== ABOUT THIS EXERCISE ==
Going down the data below, set down exactly the line with "RGB1 pin G: D6 -> D4" and each line after it through the line with "LCD pin SDA: D4 -> D32"; no other lines.

[[ THE DATA open ]]

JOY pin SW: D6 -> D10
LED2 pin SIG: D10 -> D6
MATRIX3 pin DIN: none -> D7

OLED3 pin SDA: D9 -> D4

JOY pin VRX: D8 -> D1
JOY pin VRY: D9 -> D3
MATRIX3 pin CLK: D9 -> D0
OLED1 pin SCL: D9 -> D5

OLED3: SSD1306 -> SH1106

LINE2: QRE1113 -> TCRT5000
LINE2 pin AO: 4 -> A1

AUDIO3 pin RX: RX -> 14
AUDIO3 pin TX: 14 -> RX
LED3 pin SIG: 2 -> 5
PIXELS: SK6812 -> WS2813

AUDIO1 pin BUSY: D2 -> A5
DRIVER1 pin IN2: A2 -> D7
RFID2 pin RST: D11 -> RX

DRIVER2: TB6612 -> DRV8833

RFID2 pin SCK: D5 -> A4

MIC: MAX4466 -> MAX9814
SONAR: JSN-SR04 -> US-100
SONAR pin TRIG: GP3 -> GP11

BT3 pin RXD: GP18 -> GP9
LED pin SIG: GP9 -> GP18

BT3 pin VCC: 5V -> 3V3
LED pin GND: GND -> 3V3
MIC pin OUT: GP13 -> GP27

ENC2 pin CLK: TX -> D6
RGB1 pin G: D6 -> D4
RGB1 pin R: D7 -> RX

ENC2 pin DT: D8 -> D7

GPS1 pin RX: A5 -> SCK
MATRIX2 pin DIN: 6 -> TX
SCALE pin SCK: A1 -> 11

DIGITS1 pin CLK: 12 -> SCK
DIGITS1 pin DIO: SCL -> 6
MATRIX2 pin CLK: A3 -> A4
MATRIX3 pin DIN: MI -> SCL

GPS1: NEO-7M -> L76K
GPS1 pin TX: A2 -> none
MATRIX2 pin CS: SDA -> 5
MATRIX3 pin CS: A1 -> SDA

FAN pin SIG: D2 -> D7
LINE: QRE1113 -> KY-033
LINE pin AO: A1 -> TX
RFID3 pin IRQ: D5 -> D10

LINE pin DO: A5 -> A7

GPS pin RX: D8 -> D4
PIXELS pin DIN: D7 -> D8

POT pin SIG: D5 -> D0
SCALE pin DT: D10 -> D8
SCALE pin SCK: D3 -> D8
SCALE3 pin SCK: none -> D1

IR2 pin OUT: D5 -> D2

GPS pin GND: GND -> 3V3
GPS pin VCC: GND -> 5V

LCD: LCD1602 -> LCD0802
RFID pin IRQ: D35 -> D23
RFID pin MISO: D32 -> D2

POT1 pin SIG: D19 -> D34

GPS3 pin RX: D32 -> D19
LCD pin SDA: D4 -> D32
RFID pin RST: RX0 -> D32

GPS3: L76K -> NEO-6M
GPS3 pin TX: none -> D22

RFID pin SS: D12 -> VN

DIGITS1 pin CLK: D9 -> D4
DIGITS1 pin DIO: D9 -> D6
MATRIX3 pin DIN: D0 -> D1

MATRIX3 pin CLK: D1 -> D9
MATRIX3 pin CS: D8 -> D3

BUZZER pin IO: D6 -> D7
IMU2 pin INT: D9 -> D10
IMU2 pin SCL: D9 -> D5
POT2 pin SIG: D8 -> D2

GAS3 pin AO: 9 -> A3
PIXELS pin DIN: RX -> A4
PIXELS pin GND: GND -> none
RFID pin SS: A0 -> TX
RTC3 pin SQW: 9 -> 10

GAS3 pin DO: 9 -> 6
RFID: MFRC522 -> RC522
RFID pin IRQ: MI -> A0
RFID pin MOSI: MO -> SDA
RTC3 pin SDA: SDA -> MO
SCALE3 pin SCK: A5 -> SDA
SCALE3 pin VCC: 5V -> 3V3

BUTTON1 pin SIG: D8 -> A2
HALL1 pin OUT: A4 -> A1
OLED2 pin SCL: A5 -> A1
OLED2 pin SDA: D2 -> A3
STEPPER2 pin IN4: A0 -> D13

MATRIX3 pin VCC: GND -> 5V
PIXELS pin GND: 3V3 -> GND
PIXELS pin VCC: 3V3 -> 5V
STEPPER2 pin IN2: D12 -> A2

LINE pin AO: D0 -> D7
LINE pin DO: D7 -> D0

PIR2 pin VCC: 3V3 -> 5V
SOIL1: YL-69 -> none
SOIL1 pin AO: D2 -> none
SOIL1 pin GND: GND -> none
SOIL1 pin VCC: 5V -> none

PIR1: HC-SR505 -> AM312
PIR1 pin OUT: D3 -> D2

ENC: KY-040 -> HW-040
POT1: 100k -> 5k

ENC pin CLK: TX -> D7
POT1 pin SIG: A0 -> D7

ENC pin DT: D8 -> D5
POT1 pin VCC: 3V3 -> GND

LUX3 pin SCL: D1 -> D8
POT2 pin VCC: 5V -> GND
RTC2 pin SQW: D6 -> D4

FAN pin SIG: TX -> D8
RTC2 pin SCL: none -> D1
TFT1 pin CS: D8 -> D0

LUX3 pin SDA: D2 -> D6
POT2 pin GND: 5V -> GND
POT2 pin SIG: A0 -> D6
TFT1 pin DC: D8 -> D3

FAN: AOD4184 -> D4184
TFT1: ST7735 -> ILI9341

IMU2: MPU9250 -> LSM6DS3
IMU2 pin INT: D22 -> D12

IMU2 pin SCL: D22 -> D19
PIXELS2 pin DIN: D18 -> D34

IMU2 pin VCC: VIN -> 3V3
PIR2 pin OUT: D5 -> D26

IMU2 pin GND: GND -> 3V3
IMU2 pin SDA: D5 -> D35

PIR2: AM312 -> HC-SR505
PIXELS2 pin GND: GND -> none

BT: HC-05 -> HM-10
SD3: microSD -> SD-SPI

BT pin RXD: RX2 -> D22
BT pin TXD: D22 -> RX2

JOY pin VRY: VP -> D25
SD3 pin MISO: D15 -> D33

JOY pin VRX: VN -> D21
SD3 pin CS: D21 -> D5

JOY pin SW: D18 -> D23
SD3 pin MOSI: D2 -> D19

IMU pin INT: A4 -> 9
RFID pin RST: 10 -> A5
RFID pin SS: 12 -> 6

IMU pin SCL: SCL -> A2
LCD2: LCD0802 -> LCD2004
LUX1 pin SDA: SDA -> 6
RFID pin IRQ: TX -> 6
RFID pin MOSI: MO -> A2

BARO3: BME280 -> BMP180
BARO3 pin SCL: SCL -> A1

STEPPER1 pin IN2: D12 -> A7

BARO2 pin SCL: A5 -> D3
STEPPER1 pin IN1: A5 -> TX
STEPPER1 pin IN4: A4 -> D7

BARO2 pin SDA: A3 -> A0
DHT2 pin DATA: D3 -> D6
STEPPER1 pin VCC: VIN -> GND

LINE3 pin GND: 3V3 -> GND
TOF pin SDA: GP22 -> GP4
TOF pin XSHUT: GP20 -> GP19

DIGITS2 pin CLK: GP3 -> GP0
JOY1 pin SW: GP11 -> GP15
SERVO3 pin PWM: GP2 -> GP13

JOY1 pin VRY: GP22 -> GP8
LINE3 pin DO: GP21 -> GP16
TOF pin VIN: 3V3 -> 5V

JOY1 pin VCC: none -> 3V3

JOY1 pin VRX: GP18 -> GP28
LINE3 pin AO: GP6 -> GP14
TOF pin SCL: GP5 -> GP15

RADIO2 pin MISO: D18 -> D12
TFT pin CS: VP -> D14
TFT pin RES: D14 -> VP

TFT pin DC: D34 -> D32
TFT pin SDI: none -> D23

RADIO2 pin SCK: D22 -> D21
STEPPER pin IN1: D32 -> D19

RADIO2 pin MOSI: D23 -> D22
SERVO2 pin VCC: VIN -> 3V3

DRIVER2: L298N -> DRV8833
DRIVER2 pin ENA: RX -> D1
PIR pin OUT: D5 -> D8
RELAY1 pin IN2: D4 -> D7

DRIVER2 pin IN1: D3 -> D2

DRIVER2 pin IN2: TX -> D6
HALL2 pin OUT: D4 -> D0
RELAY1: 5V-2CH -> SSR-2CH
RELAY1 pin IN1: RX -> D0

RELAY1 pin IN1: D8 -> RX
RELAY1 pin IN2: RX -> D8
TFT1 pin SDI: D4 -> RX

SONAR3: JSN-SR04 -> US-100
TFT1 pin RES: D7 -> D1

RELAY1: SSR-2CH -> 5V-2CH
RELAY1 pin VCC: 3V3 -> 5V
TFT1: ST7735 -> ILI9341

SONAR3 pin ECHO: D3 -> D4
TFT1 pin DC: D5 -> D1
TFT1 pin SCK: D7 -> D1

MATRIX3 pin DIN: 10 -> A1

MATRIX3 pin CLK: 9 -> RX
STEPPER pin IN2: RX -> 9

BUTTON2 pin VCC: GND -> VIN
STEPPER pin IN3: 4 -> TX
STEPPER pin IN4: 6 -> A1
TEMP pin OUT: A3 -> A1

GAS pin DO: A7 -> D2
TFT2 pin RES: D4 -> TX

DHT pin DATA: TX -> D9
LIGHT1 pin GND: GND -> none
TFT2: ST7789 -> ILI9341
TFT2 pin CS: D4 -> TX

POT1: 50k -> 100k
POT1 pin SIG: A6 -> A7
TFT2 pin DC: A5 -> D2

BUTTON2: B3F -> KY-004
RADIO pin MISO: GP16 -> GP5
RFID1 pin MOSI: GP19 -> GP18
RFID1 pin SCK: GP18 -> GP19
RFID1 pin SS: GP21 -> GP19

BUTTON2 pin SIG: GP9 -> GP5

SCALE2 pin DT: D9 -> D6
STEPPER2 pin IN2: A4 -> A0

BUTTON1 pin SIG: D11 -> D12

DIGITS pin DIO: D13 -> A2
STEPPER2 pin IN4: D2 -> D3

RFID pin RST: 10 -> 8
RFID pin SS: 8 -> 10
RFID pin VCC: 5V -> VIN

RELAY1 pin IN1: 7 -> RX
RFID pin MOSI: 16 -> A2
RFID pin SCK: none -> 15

[[ THE DATA closed ]]

== ANSWER FOR THE TASK ==
RGB1 pin G: D6 -> D4
RGB1 pin R: D7 -> RX

ENC2 pin DT: D8 -> D7

GPS1 pin RX: A5 -> SCK
MATRIX2 pin DIN: 6 -> TX
SCALE pin SCK: A1 -> 11

DIGITS1 pin CLK: 12 -> SCK
DIGITS1 pin DIO: SCL -> 6
MATRIX2 pin CLK: A3 -> A4
MATRIX3 pin DIN: MI -> SCL

GPS1: NEO-7M -> L76K
GPS1 pin TX: A2 -> none
MATRIX2 pin CS: SDA -> 5
MATRIX3 pin CS: A1 -> SDA

FAN pin SIG: D2 -> D7
LINE: QRE1113 -> KY-033
LINE pin AO: A1 -> TX
RFID3 pin IRQ: D5 -> D10

LINE pin DO: A5 -> A7

GPS pin RX: D8 -> D4
PIXELS pin DIN: D7 -> D8

POT pin SIG: D5 -> D0
SCALE pin DT: D10 -> D8
SCALE pin SCK: D3 -> D8
SCALE3 pin SCK: none -> D1

IR2 pin OUT: D5 -> D2

GPS pin GND: GND -> 3V3
GPS pin VCC: GND -> 5V

LCD: LCD1602 -> LCD0802
RFID pin IRQ: D35 -> D23
RFID pin MISO: D32 -> D2

POT1 pin SIG: D19 -> D34

GPS3 pin RX: D32 -> D19
LCD pin SDA: D4 -> D32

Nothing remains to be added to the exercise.